## What is being asked
This exercise needs the complete data reproduced exactly.

Change detection data
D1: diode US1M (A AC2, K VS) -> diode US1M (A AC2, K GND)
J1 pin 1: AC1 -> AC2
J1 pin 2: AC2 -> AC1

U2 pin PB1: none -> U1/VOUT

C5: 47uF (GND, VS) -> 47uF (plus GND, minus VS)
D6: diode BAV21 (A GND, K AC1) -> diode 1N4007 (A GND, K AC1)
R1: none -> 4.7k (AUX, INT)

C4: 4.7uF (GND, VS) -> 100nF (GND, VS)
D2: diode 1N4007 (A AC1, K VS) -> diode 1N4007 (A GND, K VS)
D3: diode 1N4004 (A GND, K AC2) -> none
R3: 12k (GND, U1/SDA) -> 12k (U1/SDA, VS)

## Exercise solution
D1: diode US1M (A AC2, K VS) -> diode US1M (A AC2, K GND)
J1 pin 1: AC1 -> AC2
J1 pin 2: AC2 -> AC1

U2 pin PB1: none -> U1/VOUT

C5: 47uF (GND, VS) -> 47uF (plus GND, minus VS)
D6: diode BAV21 (A GND, K AC1) -> diode 1N4007 (A GND, K AC1)
R1: none -> 4.7k (AUX, INT)

C4: 4.7uF (GND, VS) -> 100nF (GND, VS)
D2: diode 1N4007 (A AC1, K VS) -> diode 1N4007 (A GND, K VS)
D3: diode 1N4004 (A GND, K AC2) -> none
R3: 12k (GND, U1/SDA) -> 12k (U1/SDA, VS)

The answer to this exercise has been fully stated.